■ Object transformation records
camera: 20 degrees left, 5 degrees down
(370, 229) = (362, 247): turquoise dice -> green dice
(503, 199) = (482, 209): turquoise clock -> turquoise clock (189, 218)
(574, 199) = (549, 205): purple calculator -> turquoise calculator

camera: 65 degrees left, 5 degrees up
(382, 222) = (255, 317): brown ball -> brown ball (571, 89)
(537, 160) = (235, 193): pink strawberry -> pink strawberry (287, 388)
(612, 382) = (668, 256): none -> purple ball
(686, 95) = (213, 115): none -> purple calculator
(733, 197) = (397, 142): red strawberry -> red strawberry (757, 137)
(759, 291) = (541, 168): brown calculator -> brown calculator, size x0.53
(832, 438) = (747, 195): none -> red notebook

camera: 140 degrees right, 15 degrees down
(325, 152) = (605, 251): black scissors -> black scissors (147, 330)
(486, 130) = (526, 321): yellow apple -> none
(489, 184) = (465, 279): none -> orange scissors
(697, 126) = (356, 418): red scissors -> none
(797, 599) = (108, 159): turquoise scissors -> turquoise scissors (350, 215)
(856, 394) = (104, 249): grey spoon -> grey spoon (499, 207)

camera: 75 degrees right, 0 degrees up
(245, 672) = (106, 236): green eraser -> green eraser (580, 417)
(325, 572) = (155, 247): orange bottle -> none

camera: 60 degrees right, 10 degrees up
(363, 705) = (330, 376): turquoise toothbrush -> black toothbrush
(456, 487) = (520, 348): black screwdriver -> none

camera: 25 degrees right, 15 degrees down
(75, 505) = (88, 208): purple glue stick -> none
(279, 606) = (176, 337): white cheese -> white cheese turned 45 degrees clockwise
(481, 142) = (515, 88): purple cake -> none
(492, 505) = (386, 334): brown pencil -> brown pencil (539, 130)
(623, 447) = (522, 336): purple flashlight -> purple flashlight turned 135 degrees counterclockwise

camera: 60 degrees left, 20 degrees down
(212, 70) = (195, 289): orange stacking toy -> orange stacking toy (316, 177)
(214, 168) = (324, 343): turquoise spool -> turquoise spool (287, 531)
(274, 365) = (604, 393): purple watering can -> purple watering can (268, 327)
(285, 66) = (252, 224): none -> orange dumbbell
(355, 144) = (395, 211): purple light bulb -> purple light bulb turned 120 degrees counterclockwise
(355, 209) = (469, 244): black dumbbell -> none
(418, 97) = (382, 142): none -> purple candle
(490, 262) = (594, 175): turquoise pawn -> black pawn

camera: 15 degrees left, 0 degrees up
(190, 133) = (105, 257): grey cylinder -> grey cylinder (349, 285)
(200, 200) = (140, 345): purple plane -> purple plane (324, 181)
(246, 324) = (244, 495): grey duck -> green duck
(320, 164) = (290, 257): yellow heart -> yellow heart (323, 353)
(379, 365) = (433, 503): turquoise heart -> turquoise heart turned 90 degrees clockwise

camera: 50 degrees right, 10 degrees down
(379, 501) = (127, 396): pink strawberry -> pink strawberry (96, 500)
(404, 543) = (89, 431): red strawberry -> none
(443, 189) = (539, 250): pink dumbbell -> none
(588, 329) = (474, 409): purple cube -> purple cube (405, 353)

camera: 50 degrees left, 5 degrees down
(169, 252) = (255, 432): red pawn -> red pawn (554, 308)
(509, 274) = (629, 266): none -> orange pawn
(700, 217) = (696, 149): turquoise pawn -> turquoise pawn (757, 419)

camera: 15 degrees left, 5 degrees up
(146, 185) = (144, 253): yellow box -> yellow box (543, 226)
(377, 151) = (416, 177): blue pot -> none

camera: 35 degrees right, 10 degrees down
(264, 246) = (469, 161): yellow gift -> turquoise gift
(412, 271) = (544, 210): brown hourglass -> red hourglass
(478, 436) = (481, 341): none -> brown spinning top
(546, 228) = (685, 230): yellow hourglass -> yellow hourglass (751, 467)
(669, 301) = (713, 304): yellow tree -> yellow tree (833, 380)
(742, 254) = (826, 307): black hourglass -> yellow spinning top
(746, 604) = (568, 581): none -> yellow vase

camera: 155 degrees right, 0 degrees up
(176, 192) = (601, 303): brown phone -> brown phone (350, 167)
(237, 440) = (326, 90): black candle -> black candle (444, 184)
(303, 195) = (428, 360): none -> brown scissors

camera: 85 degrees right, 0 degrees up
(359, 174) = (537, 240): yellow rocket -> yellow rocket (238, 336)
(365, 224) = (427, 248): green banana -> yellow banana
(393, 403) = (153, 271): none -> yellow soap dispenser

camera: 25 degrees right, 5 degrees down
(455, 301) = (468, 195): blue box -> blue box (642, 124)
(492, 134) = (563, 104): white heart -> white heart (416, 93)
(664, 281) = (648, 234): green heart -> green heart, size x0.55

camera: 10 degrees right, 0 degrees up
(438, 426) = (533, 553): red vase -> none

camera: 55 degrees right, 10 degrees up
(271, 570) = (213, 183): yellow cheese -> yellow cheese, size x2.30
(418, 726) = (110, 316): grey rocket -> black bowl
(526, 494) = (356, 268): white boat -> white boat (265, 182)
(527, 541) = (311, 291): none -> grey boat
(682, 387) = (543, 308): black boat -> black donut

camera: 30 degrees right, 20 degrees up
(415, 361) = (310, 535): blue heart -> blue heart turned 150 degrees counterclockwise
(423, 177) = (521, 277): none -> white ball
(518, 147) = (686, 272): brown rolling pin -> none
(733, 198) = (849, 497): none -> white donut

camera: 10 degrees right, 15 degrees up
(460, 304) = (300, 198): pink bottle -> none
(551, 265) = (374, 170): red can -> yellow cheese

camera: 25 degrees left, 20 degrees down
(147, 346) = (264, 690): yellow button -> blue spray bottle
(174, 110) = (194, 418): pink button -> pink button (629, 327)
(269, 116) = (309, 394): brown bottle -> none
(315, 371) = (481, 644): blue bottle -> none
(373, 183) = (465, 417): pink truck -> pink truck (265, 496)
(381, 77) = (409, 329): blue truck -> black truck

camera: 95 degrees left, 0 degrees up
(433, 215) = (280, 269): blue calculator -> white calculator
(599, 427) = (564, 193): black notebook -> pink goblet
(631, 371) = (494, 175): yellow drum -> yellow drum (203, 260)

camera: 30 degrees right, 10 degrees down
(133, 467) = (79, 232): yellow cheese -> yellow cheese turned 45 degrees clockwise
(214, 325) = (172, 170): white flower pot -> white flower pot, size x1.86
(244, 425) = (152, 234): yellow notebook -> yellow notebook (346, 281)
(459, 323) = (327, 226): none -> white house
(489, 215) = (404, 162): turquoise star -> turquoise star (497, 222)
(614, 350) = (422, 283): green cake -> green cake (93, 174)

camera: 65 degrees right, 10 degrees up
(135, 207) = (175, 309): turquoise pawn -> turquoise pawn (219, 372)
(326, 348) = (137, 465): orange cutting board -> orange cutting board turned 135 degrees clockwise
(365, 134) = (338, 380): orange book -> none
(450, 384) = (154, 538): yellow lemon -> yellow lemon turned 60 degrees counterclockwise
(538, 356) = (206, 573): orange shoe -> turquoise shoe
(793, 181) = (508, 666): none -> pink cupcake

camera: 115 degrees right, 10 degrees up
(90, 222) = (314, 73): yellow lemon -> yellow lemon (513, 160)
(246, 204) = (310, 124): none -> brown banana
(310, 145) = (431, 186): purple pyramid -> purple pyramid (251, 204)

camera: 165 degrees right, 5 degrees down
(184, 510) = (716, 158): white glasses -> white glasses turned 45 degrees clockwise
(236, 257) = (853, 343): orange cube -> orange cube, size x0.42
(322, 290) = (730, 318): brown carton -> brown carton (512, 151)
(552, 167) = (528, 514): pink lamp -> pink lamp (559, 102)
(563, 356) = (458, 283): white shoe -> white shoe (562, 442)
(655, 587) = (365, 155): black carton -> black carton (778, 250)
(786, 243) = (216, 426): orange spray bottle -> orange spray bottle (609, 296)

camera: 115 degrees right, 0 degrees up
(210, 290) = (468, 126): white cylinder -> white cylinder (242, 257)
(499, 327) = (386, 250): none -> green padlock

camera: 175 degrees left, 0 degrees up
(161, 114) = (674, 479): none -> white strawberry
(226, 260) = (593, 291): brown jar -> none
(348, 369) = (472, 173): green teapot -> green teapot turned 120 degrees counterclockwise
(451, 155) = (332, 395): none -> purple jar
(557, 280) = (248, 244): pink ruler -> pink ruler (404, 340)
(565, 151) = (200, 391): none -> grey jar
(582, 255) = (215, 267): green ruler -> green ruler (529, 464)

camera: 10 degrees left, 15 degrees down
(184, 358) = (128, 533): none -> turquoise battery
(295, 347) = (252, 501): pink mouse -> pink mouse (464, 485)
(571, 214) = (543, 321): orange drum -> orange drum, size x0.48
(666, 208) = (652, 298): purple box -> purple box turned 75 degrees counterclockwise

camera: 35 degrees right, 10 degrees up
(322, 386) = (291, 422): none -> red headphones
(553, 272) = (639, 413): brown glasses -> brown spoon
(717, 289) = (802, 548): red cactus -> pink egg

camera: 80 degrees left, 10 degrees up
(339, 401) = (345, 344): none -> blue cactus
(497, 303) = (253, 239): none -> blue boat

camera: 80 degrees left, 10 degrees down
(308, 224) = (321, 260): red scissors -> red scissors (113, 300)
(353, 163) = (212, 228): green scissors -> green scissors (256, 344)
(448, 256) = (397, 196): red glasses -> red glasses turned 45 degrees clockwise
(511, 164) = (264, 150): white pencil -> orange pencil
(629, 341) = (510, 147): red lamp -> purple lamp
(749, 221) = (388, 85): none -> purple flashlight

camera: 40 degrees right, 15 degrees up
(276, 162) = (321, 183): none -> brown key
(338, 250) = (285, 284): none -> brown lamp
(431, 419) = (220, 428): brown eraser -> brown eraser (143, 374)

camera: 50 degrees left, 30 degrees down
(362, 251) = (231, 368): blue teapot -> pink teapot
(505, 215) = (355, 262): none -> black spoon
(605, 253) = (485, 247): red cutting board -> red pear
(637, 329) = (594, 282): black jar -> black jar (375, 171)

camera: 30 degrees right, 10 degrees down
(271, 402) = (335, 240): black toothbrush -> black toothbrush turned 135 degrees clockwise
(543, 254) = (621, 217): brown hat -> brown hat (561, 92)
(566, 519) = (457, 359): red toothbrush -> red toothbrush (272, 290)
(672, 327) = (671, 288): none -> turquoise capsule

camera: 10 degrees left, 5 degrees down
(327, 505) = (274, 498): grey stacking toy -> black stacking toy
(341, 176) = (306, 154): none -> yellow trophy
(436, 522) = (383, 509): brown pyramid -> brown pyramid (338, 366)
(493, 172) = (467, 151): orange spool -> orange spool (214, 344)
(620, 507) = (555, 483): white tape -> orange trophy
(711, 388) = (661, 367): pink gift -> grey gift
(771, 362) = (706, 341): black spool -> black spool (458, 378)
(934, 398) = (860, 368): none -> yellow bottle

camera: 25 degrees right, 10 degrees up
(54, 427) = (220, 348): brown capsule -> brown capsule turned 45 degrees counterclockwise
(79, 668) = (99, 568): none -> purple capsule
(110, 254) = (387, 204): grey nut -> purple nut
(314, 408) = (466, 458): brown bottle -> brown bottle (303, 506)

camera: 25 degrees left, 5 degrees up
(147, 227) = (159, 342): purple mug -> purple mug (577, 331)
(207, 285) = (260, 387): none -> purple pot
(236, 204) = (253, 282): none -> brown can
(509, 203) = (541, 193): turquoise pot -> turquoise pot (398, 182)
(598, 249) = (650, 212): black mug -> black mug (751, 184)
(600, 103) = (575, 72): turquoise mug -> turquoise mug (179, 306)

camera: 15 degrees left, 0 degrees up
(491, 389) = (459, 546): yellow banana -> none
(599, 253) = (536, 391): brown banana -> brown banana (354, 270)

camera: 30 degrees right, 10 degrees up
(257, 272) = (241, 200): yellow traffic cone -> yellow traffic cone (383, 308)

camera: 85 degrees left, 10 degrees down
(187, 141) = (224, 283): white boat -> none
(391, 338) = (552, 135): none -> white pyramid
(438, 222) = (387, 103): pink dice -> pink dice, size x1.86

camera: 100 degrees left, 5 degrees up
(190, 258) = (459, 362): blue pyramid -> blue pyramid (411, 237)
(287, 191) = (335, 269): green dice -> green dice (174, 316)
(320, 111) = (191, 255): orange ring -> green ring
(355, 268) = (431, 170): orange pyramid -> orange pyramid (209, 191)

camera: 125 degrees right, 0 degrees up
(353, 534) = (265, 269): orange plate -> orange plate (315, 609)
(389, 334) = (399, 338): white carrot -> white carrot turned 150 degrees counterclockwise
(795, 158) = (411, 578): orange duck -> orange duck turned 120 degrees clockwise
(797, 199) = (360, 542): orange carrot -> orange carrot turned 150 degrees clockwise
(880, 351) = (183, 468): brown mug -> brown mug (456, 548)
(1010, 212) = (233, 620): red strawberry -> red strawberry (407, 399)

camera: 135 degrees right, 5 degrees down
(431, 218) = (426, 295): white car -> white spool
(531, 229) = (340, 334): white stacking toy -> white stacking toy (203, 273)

■ What the task asks
Your response should hold the lines from the first line of the entries above through the line with "(574, 199) = (549, 205): purple", each retyped exactly, and nothing else.

■ Output of the exercise
camera: 20 degrees left, 5 degrees down
(370, 229) = (362, 247): turquoise dice -> green dice
(503, 199) = (482, 209): turquoise clock -> turquoise clock (189, 218)
(574, 199) = (549, 205): purple calculator -> turquoise calculator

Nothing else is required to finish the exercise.